__Directions for this task__
Output each of the entries exactly, skipping every picture they contain.

__Extracted information__
---

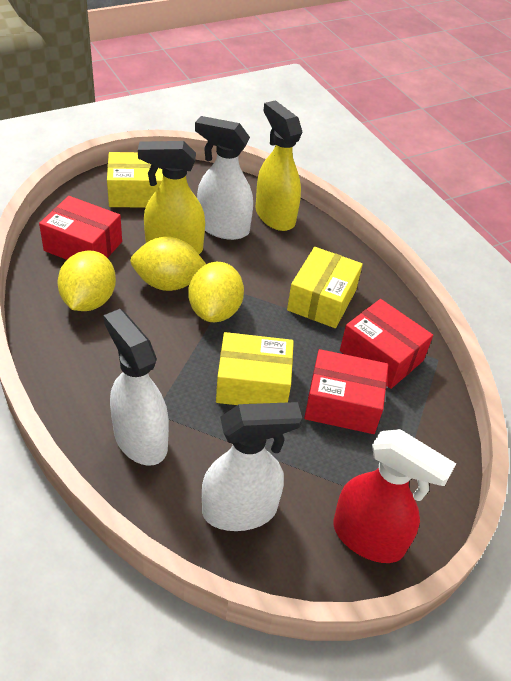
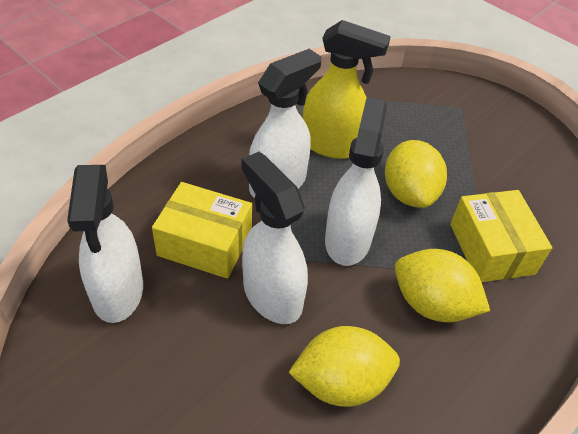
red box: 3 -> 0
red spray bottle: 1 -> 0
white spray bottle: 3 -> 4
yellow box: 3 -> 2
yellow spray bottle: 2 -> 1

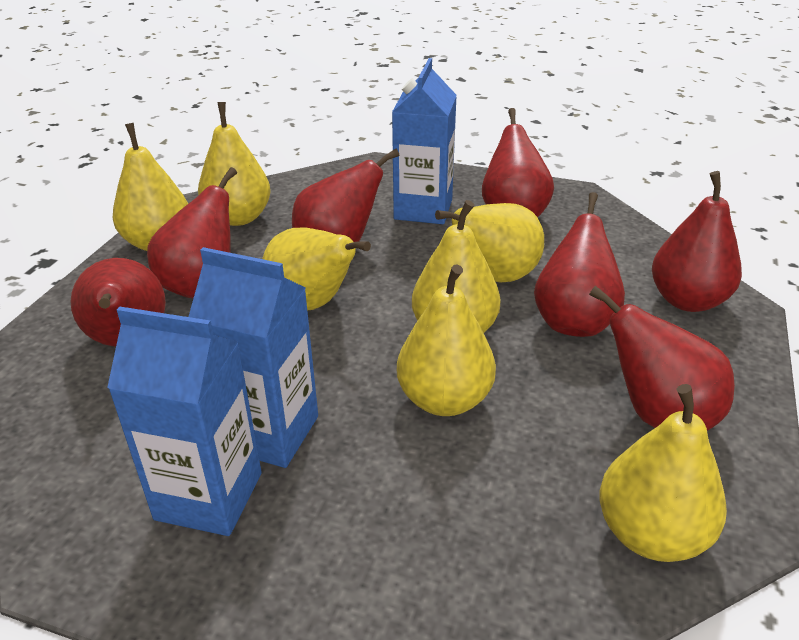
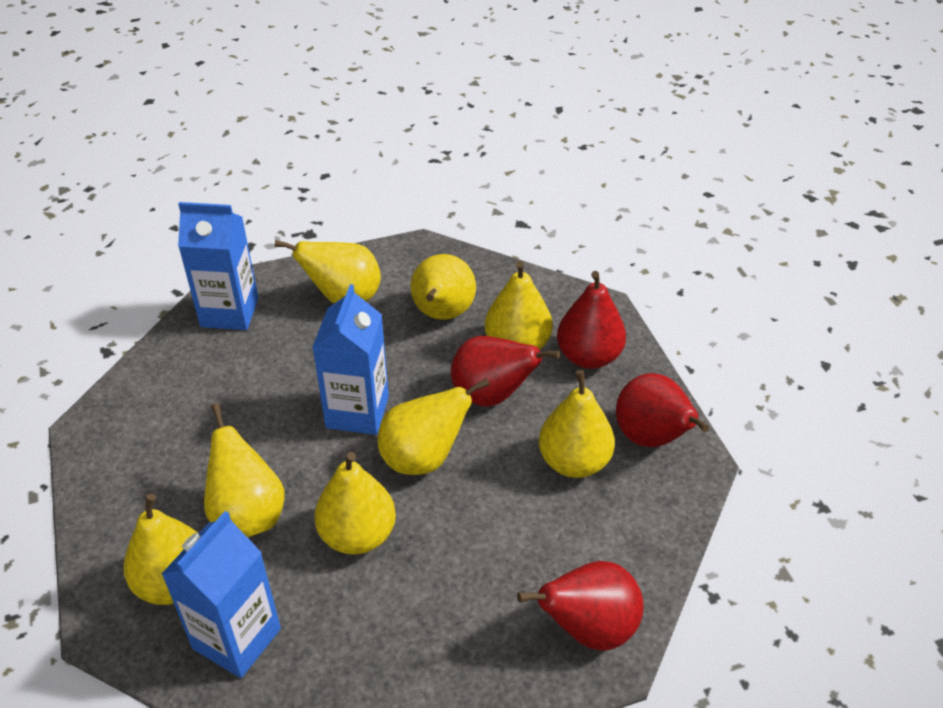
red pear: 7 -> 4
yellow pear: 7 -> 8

---

__Answer space__
red box: 3 -> 0
red spray bottle: 1 -> 0
white spray bottle: 3 -> 4
yellow box: 3 -> 2
yellow spray bottle: 2 -> 1

red pear: 7 -> 4
yellow pear: 7 -> 8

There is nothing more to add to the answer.